╭──

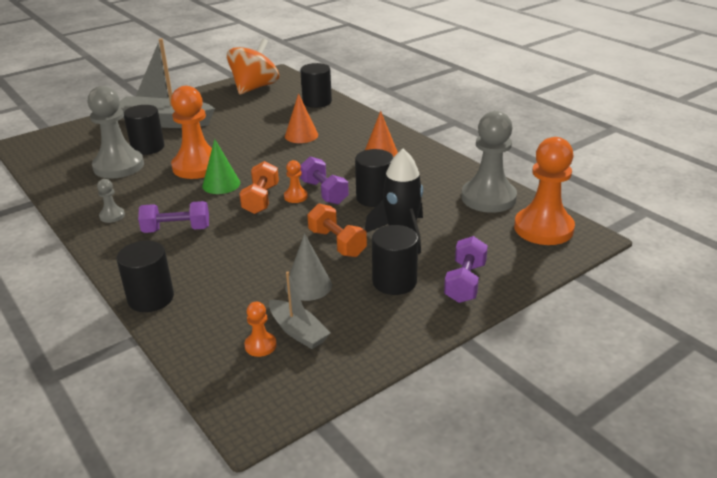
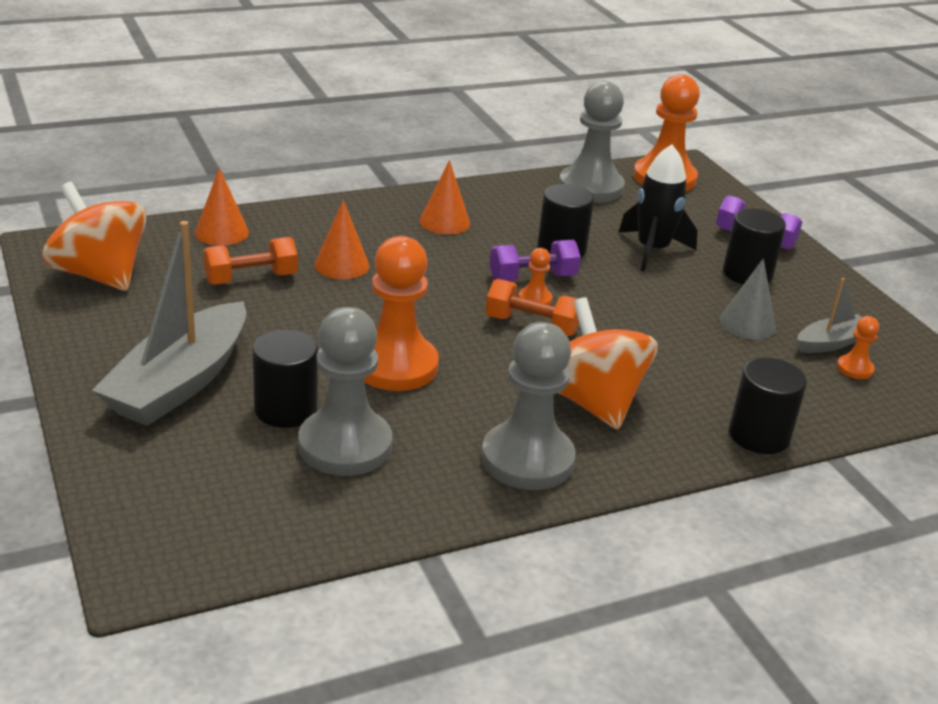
camera: 80 degrees left, 0 degrees up
(112, 216) = (527, 459): grey pawn -> grey pawn, size x2.26
(176, 230) = (591, 402): purple dumbbell -> orange spinning top
(221, 184) = (469, 351): green cone -> none
(317, 102) = (222, 232): black cylinder -> orange cone
(337, 243) = (661, 291): orange dumbbell -> orange dumbbell (251, 278)

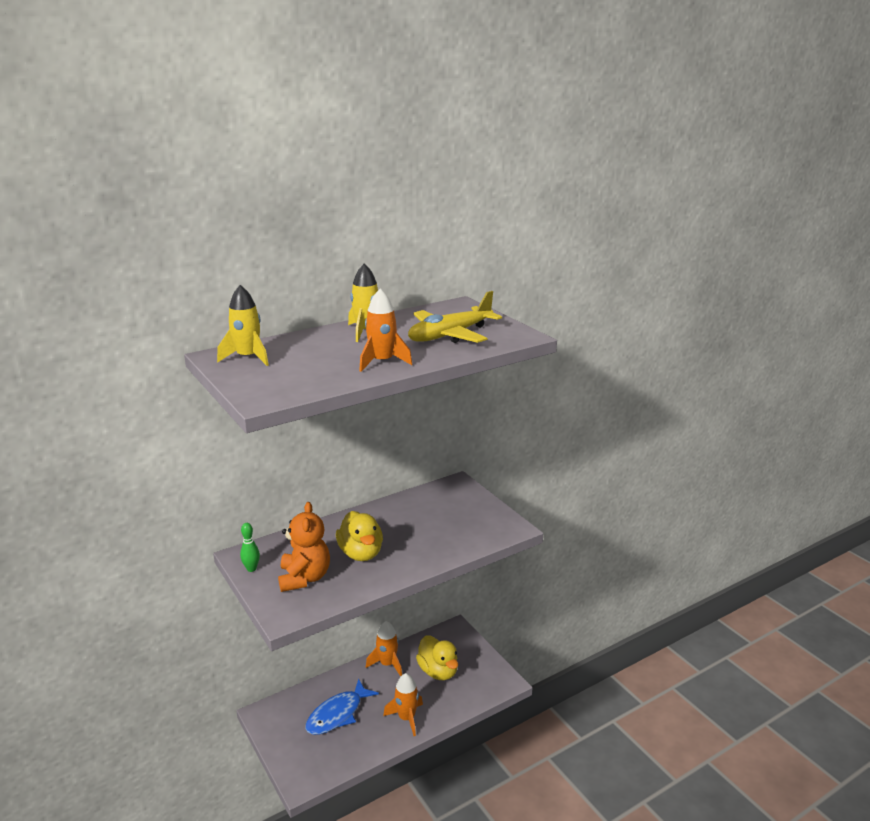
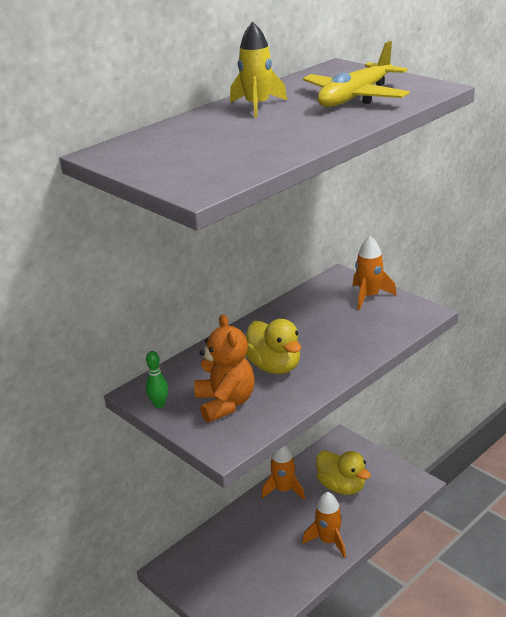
camera: 10 degrees left, 5 degrees up
(248, 358) = (142, 150): yellow rocket -> none
(337, 714) = (252, 552): blue fish -> none
(382, 362) = (304, 133): orange rocket -> orange rocket (369, 296)

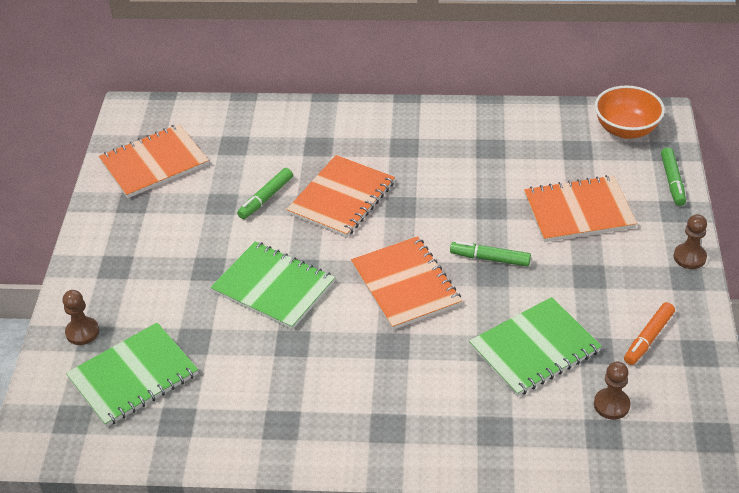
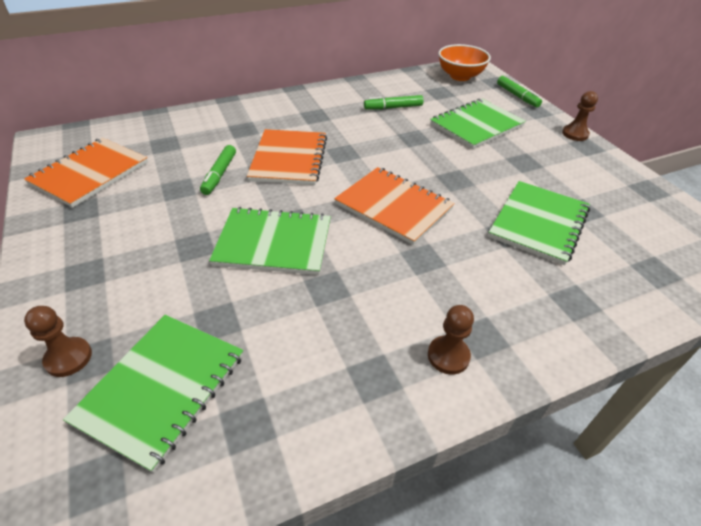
camera: 30 degrees left, 0 degrees up
(490, 258) = (443, 170): green marker -> green marker (393, 107)
(579, 211) = (476, 125): orange notebook -> green notebook
(611, 405) = (636, 246): brown pawn -> brown pawn (448, 356)
(648, 338) = (607, 190): orange marker -> none

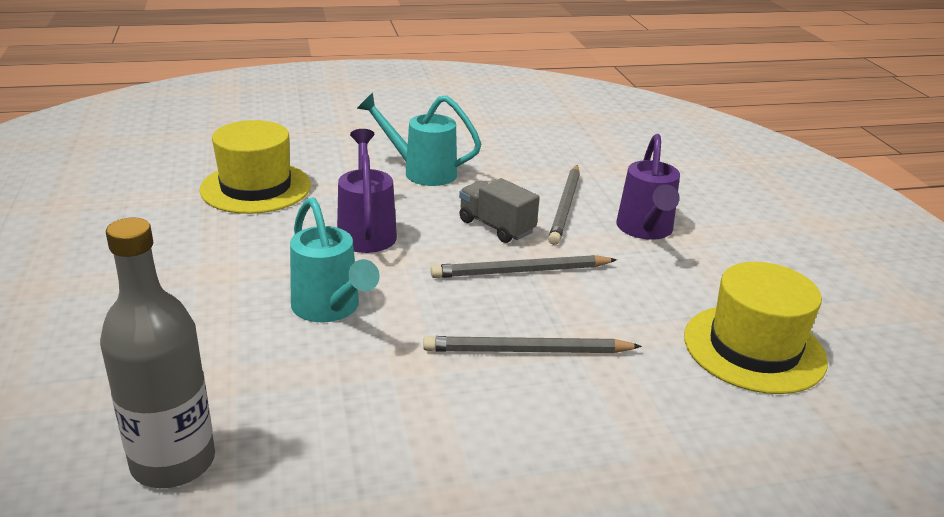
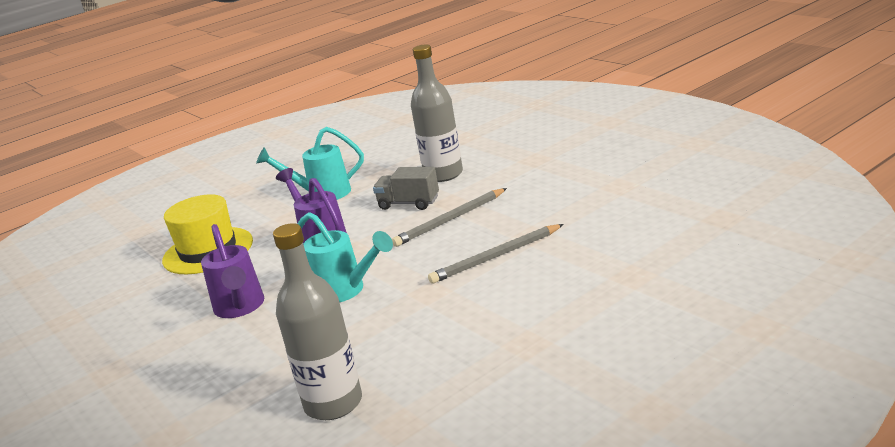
camera: 20 degrees left, 5 degrees down
(565, 206) = (443, 174): grey pencil -> grey bottle
(645, 230) = (508, 167): purple watering can -> purple watering can (240, 308)
(754, 348) = (626, 199): yellow hat -> none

╰──

● ACTIVITY
Reproduce each line of the data containing the word "dumbbell".

● TASK OUTPUT
(176, 230) = (591, 402): purple dumbbell -> orange spinning top
(337, 243) = (661, 291): orange dumbbell -> orange dumbbell (251, 278)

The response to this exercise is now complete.